Everything in the data below is left aside except the lines from the one containing "RELAY2 pin VCC: 5V -> none" through the one containing "TOF pin SCL: D1 -> D7"; repeat those exactly.

%%

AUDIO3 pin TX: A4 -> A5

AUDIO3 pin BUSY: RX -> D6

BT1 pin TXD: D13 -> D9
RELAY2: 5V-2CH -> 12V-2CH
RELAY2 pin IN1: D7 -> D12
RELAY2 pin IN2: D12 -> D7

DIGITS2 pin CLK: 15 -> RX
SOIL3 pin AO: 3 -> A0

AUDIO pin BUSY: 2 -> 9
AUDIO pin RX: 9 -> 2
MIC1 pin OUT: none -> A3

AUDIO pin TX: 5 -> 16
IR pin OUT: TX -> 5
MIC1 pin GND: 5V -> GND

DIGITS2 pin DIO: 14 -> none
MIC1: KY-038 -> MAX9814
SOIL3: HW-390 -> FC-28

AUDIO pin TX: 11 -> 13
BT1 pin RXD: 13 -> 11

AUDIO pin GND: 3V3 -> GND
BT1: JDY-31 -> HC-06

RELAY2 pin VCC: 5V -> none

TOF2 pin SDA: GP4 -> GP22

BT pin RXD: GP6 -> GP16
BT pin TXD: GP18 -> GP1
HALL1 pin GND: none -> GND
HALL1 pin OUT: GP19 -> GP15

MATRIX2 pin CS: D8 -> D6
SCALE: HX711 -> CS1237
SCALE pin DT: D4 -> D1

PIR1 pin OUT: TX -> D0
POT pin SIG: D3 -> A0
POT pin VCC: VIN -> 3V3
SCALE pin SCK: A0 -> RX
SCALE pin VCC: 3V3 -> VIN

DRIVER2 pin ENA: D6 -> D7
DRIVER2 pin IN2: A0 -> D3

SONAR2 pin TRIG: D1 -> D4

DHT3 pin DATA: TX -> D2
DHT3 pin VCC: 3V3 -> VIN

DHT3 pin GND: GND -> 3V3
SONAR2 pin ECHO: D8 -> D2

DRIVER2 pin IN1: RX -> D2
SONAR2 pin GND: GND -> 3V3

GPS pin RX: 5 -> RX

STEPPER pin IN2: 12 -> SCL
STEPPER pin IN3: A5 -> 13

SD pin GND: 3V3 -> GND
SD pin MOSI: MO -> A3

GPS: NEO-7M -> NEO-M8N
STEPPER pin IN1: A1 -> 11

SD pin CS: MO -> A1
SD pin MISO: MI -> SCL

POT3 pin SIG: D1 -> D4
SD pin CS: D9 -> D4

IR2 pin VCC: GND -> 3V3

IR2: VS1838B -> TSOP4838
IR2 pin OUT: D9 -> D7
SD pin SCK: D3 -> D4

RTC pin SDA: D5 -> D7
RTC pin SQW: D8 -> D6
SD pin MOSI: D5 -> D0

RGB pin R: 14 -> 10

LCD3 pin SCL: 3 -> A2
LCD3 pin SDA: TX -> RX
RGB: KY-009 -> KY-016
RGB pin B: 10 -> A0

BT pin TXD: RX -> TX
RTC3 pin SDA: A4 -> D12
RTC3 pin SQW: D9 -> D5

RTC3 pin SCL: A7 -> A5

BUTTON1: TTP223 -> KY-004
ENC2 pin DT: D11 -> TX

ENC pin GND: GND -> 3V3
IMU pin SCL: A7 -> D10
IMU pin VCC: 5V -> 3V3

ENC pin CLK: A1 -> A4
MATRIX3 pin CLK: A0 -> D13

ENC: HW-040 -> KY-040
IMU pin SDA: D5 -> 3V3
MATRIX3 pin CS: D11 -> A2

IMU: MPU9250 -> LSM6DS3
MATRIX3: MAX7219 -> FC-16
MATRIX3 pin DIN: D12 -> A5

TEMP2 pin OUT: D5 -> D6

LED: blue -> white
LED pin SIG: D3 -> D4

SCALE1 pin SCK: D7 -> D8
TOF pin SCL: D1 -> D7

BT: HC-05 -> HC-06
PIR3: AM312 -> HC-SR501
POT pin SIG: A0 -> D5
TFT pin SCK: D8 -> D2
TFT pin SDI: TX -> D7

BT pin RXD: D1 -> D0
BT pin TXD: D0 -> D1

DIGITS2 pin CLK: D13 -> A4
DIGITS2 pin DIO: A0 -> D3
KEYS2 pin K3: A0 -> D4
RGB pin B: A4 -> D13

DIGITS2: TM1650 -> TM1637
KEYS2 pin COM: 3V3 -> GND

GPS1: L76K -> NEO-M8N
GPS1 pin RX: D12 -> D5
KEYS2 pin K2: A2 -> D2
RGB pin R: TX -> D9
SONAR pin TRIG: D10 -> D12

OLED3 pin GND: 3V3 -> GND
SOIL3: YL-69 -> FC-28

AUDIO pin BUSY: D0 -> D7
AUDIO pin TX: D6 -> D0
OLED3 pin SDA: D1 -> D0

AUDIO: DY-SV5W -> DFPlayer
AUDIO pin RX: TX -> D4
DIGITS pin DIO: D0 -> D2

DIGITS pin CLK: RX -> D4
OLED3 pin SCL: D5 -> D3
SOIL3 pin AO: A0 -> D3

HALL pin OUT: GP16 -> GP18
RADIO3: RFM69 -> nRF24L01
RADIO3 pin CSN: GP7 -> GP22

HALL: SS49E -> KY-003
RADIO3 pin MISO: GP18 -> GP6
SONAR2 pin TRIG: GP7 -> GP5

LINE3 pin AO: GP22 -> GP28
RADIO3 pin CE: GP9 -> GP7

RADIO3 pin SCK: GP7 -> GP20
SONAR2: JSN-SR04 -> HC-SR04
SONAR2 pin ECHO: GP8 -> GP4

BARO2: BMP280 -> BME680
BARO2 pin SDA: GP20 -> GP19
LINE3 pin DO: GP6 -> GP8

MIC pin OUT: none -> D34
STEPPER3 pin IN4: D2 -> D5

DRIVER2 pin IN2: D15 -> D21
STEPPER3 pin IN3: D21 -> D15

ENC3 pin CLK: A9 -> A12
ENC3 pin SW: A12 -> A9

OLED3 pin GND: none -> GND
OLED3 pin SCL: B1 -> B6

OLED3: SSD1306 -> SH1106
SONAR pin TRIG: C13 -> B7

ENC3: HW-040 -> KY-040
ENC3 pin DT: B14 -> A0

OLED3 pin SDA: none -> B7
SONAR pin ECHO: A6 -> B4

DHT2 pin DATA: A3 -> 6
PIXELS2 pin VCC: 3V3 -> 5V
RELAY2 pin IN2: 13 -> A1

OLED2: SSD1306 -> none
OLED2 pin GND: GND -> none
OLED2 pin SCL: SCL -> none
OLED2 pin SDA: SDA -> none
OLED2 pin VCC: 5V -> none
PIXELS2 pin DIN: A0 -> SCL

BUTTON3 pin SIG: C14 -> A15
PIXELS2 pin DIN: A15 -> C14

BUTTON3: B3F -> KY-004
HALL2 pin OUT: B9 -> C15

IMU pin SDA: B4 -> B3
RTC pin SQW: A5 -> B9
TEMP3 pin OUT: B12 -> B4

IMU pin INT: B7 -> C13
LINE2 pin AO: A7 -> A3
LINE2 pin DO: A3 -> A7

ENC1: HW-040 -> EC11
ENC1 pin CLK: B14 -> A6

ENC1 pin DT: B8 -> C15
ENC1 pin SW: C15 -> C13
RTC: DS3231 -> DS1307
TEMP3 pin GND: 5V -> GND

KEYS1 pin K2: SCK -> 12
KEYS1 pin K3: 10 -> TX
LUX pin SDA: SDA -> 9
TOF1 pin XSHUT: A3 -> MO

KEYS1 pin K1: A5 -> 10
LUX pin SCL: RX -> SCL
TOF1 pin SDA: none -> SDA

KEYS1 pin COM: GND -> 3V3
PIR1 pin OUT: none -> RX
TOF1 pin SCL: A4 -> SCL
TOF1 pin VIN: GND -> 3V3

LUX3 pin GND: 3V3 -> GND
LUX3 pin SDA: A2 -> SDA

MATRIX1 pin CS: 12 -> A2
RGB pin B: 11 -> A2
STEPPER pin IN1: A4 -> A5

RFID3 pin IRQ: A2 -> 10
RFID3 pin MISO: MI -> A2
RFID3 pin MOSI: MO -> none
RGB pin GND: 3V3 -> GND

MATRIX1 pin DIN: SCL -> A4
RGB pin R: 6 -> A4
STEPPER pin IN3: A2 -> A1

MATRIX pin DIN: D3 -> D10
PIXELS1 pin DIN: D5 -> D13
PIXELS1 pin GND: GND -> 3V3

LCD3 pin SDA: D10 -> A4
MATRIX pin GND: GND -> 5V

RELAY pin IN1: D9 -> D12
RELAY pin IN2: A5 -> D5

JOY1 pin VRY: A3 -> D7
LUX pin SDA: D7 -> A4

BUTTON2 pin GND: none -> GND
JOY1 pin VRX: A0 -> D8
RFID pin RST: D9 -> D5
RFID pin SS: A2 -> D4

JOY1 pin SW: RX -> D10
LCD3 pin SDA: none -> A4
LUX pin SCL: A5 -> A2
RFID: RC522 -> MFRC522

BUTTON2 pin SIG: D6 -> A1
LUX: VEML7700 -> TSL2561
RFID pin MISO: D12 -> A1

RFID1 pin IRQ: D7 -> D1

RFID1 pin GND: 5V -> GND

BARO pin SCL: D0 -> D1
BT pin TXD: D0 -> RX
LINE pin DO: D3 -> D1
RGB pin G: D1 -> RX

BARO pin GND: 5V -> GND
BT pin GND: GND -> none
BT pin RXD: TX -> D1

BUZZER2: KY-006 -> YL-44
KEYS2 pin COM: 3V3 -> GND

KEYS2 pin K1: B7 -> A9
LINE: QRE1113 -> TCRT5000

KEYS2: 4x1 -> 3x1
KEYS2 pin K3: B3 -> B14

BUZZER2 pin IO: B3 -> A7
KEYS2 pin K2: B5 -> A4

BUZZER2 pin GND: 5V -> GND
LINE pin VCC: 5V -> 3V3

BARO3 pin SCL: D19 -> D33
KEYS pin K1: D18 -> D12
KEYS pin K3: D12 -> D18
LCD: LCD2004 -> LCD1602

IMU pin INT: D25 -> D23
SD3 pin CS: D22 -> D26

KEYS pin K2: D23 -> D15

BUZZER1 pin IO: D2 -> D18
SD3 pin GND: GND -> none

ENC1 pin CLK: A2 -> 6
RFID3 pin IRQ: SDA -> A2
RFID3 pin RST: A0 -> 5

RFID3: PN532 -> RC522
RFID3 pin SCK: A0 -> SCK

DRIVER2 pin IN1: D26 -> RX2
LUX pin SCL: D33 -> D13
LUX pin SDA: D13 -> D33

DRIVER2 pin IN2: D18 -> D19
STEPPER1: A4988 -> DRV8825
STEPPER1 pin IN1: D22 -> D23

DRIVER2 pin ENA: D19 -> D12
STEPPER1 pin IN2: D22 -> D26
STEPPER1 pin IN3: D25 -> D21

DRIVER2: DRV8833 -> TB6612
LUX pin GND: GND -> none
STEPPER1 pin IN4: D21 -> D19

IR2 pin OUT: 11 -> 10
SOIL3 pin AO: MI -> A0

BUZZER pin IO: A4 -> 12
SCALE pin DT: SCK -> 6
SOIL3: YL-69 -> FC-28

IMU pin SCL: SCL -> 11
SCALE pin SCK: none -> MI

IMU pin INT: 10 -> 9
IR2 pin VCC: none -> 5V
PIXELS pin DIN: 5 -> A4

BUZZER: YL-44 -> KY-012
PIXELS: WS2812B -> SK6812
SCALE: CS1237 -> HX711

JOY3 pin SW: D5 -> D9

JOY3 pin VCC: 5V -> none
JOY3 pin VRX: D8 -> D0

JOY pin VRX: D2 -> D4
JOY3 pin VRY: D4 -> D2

%%

## RESPONSE FOR THIS EXERCISE
RELAY2 pin VCC: 5V -> none

TOF2 pin SDA: GP4 -> GP22

BT pin RXD: GP6 -> GP16
BT pin TXD: GP18 -> GP1
HALL1 pin GND: none -> GND
HALL1 pin OUT: GP19 -> GP15

MATRIX2 pin CS: D8 -> D6
SCALE: HX711 -> CS1237
SCALE pin DT: D4 -> D1

PIR1 pin OUT: TX -> D0
POT pin SIG: D3 -> A0
POT pin VCC: VIN -> 3V3
SCALE pin SCK: A0 -> RX
SCALE pin VCC: 3V3 -> VIN

DRIVER2 pin ENA: D6 -> D7
DRIVER2 pin IN2: A0 -> D3

SONAR2 pin TRIG: D1 -> D4

DHT3 pin DATA: TX -> D2
DHT3 pin VCC: 3V3 -> VIN

DHT3 pin GND: GND -> 3V3
SONAR2 pin ECHO: D8 -> D2

DRIVER2 pin IN1: RX -> D2
SONAR2 pin GND: GND -> 3V3

GPS pin RX: 5 -> RX

STEPPER pin IN2: 12 -> SCL
STEPPER pin IN3: A5 -> 13

SD pin GND: 3V3 -> GND
SD pin MOSI: MO -> A3

GPS: NEO-7M -> NEO-M8N
STEPPER pin IN1: A1 -> 11

SD pin CS: MO -> A1
SD pin MISO: MI -> SCL

POT3 pin SIG: D1 -> D4
SD pin CS: D9 -> D4

IR2 pin VCC: GND -> 3V3

IR2: VS1838B -> TSOP4838
IR2 pin OUT: D9 -> D7
SD pin SCK: D3 -> D4

RTC pin SDA: D5 -> D7
RTC pin SQW: D8 -> D6
SD pin MOSI: D5 -> D0

RGB pin R: 14 -> 10

LCD3 pin SCL: 3 -> A2
LCD3 pin SDA: TX -> RX
RGB: KY-009 -> KY-016
RGB pin B: 10 -> A0

BT pin TXD: RX -> TX
RTC3 pin SDA: A4 -> D12
RTC3 pin SQW: D9 -> D5

RTC3 pin SCL: A7 -> A5

BUTTON1: TTP223 -> KY-004
ENC2 pin DT: D11 -> TX

ENC pin GND: GND -> 3V3
IMU pin SCL: A7 -> D10
IMU pin VCC: 5V -> 3V3

ENC pin CLK: A1 -> A4
MATRIX3 pin CLK: A0 -> D13

ENC: HW-040 -> KY-040
IMU pin SDA: D5 -> 3V3
MATRIX3 pin CS: D11 -> A2

IMU: MPU9250 -> LSM6DS3
MATRIX3: MAX7219 -> FC-16
MATRIX3 pin DIN: D12 -> A5

TEMP2 pin OUT: D5 -> D6

LED: blue -> white
LED pin SIG: D3 -> D4

SCALE1 pin SCK: D7 -> D8
TOF pin SCL: D1 -> D7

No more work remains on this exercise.